[Revision tracking records]

====================

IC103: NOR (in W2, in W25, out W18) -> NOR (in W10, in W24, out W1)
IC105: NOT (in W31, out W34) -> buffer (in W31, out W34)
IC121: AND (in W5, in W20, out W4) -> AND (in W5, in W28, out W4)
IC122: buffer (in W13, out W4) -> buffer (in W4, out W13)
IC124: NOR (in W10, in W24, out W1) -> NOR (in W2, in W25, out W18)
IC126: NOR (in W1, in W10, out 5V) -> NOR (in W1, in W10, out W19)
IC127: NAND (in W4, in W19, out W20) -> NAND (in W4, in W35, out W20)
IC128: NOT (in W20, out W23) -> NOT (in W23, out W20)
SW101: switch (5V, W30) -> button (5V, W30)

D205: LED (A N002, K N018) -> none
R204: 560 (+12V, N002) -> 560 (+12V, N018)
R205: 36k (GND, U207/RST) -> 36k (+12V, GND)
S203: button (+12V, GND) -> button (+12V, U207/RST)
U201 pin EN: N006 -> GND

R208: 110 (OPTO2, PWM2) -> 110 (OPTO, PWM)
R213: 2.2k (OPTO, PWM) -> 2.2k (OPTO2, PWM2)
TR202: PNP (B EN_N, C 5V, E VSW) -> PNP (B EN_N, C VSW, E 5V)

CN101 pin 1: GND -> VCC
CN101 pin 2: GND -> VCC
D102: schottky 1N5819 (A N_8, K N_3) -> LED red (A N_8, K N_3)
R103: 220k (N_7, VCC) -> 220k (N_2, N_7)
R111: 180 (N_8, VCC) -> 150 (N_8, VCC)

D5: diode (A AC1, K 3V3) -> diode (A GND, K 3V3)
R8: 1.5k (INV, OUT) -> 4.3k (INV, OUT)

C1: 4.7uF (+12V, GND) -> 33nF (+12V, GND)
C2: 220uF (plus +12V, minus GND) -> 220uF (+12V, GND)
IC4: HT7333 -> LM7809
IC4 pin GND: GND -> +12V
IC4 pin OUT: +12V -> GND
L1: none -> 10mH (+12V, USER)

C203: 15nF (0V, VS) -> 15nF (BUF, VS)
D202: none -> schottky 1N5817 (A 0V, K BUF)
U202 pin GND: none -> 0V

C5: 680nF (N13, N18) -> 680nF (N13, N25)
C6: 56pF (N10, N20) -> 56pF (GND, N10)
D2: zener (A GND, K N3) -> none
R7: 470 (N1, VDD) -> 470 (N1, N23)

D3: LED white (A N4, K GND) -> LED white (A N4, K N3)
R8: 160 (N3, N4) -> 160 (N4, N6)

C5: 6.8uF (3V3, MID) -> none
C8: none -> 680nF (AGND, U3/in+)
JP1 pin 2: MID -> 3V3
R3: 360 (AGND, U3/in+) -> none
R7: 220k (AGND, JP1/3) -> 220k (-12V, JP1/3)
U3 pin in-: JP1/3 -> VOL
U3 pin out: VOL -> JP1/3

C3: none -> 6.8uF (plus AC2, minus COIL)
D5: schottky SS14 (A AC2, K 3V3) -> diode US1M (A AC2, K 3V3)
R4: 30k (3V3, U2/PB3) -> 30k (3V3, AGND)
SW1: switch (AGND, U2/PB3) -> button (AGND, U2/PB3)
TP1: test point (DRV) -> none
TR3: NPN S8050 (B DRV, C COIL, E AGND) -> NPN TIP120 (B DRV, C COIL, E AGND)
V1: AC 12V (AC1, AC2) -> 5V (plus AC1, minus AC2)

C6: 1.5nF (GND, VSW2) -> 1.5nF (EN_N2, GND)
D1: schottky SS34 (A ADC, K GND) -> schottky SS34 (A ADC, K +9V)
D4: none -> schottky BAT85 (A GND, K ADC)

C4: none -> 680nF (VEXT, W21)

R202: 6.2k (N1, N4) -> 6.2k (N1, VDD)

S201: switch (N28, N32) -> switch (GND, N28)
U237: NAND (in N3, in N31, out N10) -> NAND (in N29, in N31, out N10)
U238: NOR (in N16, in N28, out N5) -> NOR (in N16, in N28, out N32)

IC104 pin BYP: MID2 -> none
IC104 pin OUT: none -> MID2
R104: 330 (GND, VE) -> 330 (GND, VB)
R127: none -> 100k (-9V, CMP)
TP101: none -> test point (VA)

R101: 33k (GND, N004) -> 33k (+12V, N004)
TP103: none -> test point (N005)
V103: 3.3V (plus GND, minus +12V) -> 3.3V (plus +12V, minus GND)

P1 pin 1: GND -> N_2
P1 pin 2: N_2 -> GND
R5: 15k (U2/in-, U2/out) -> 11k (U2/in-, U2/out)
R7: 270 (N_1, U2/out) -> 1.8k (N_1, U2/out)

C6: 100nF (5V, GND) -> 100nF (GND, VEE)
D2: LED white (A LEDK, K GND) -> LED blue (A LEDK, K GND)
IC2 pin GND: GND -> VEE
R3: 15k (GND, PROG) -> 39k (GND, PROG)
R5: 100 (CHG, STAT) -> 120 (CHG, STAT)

====================

== Problem to solve ==
Track down all lines above with the string "AGND" and copy them.

== Output of the exercise ==
C8: none -> 680nF (AGND, U3/in+)
R3: 360 (AGND, U3/in+) -> none
R7: 220k (AGND, JP1/3) -> 220k (-12V, JP1/3)
R4: 30k (3V3, U2/PB3) -> 30k (3V3, AGND)
SW1: switch (AGND, U2/PB3) -> button (AGND, U2/PB3)
TR3: NPN S8050 (B DRV, C COIL, E AGND) -> NPN TIP120 (B DRV, C COIL, E AGND)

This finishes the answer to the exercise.